(Before-and-after change data)
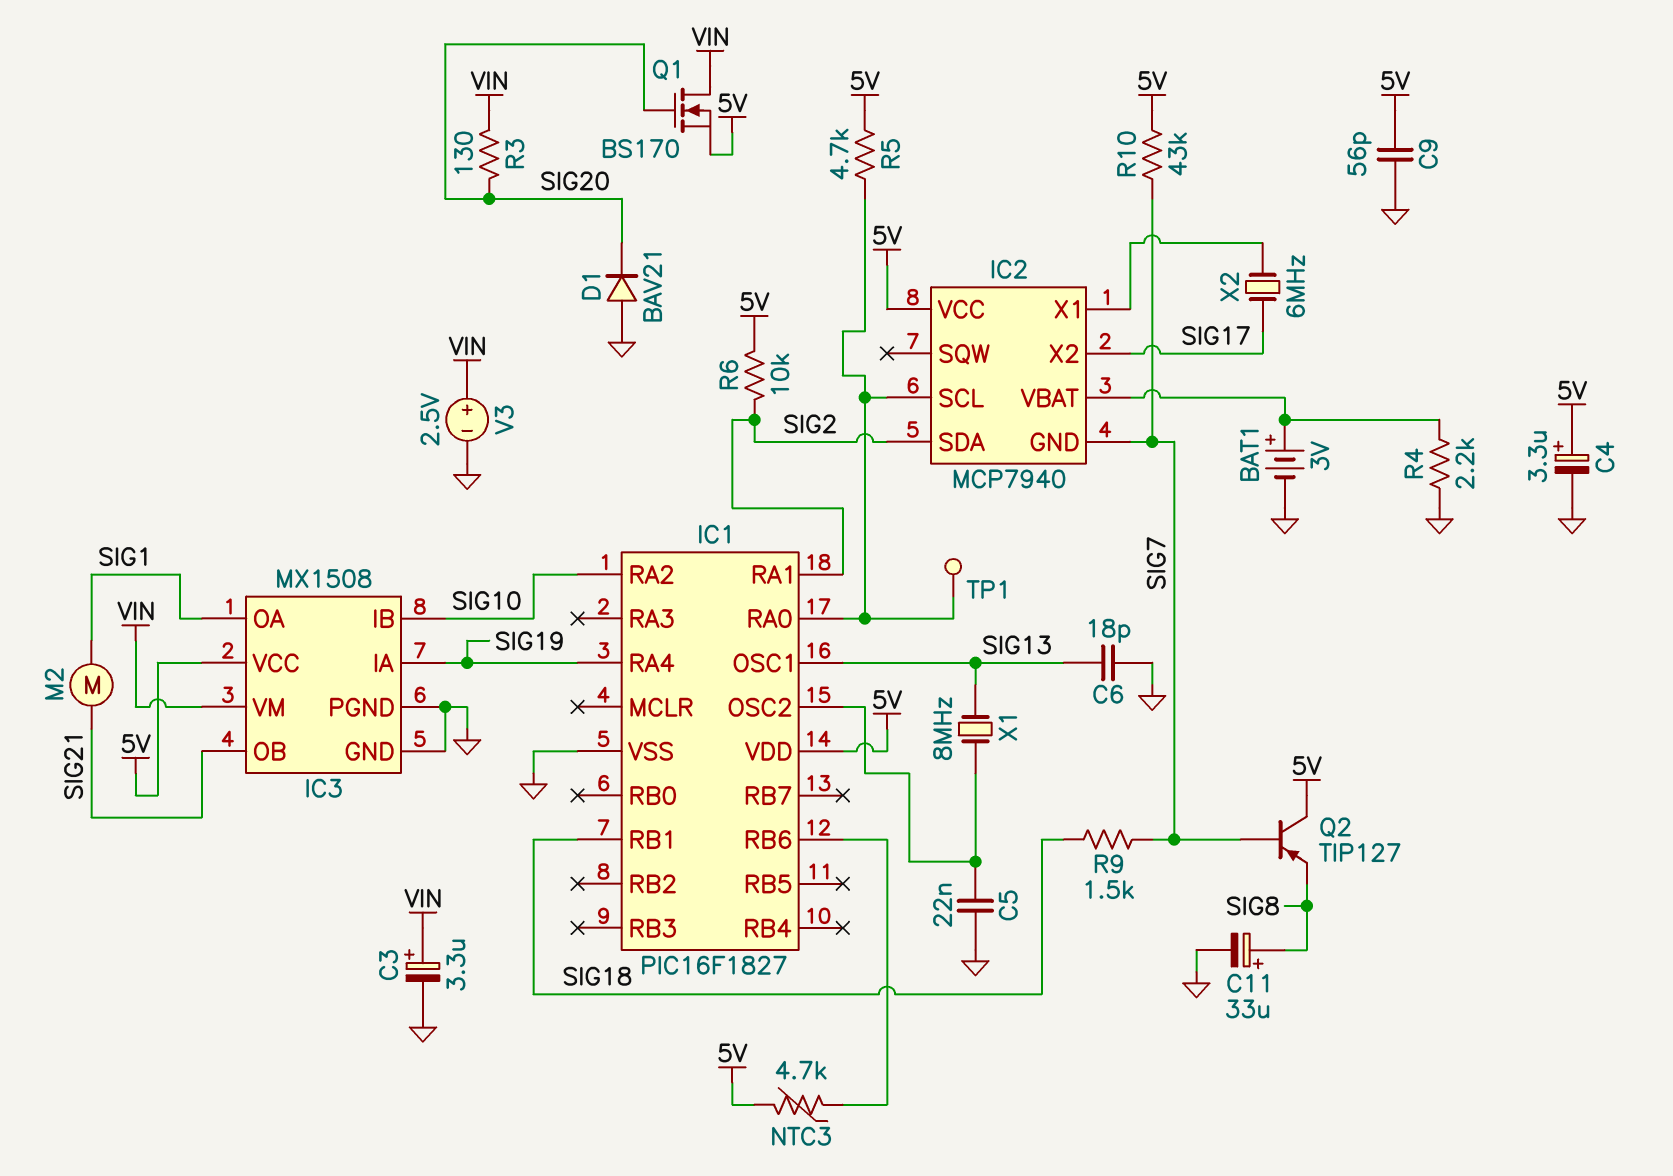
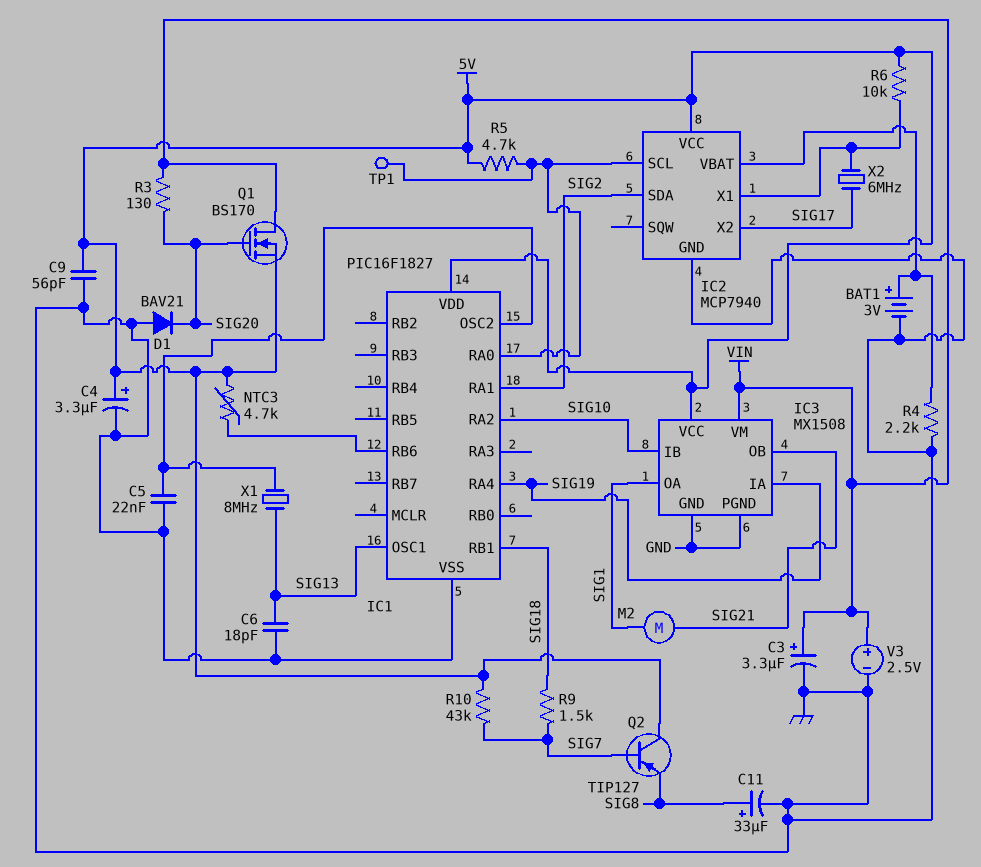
IC2 pin GND: SIG7 -> GND
R6: 10k (5V, SIG2) -> 10k (5V, IC2/X1)

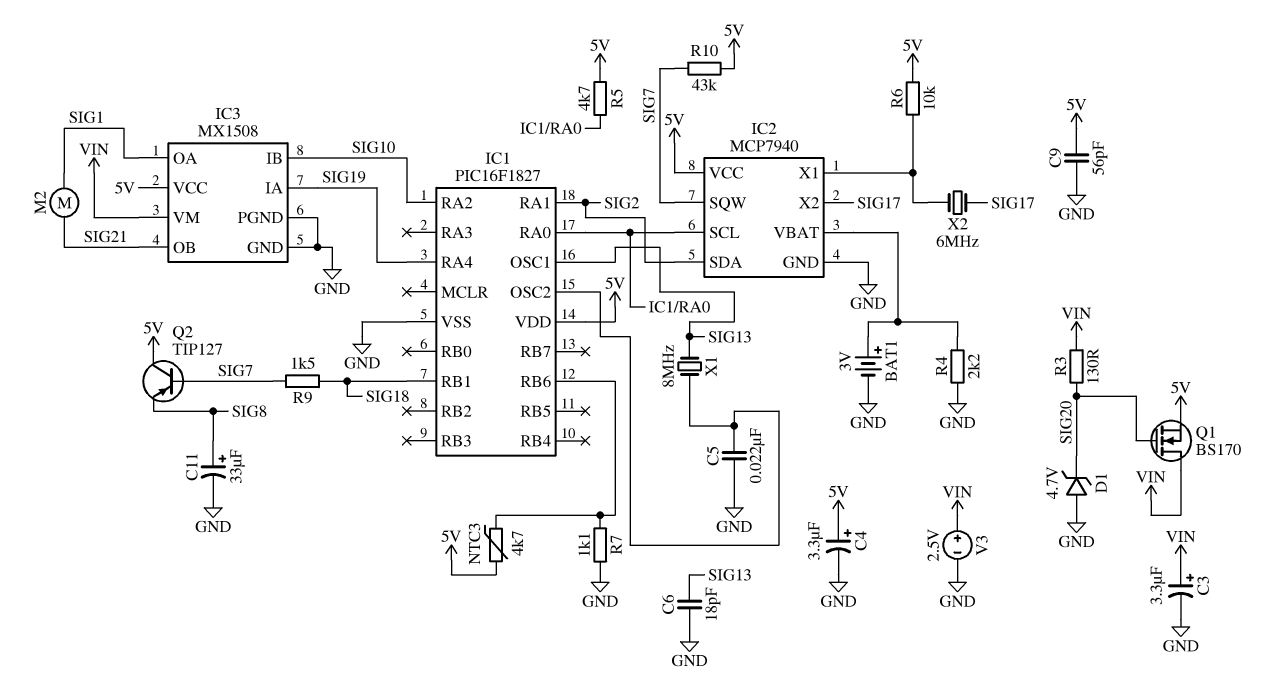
D1: diode BAV21 (A GND, K SIG20) -> zener 4.7V (A GND, K SIG20)
IC2 pin SQW: none -> SIG7
R7: none -> 1.1k (GND, IC1/RB6)
TP1: test point (IC1/RA0) -> none

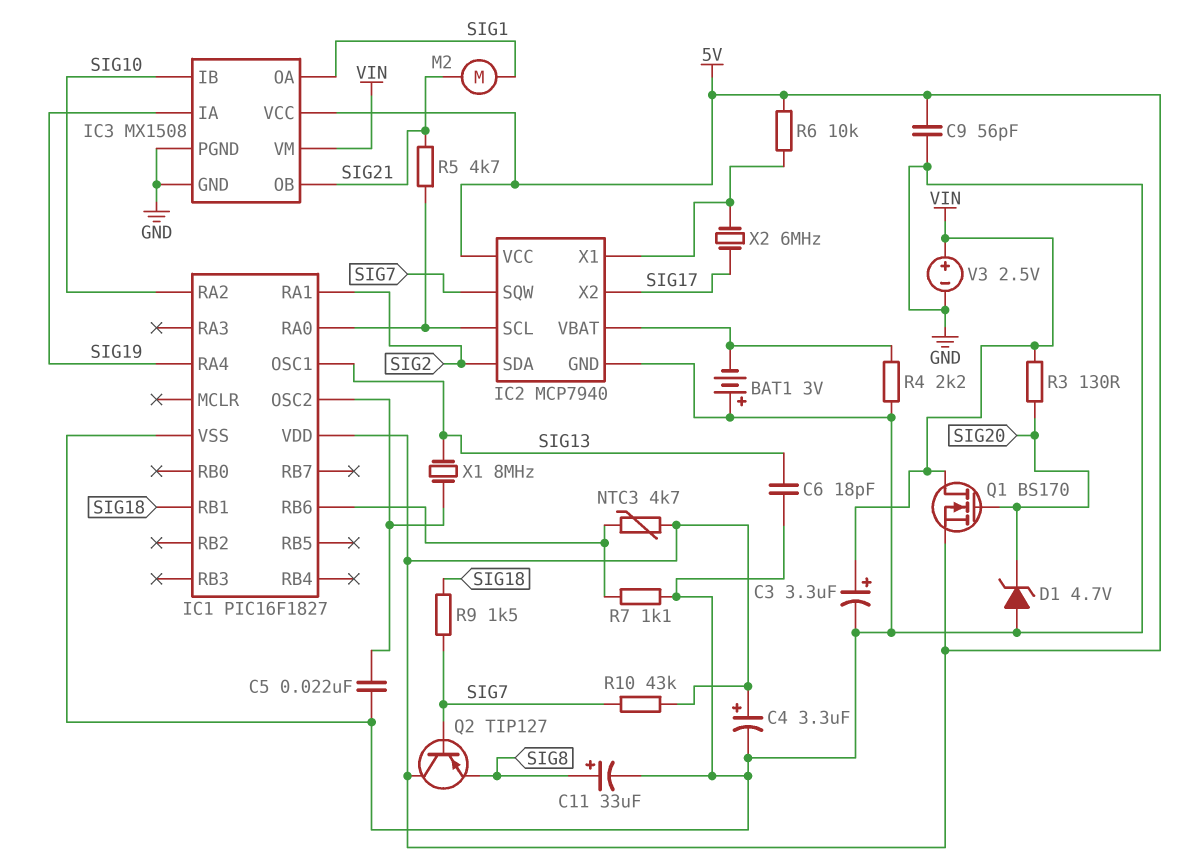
BAT1: 3V (plus IC2/VBAT, minus GND) -> 3V (plus GND, minus IC2/VBAT)
R5: 4.7k (5V, IC1/RA0) -> 4.7k (IC1/RA0, SIG21)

PROBLEM TO SOLVE: The lines wanted run from the one with "D1: diode BAV21" through the final line of the data; repeat them word for word and skip every picture.

TASK ANSWER:
D1: diode BAV21 (A GND, K SIG20) -> zener 4.7V (A GND, K SIG20)
IC2 pin SQW: none -> SIG7
R7: none -> 1.1k (GND, IC1/RB6)
TP1: test point (IC1/RA0) -> none

BAT1: 3V (plus IC2/VBAT, minus GND) -> 3V (plus GND, minus IC2/VBAT)
R5: 4.7k (5V, IC1/RA0) -> 4.7k (IC1/RA0, SIG21)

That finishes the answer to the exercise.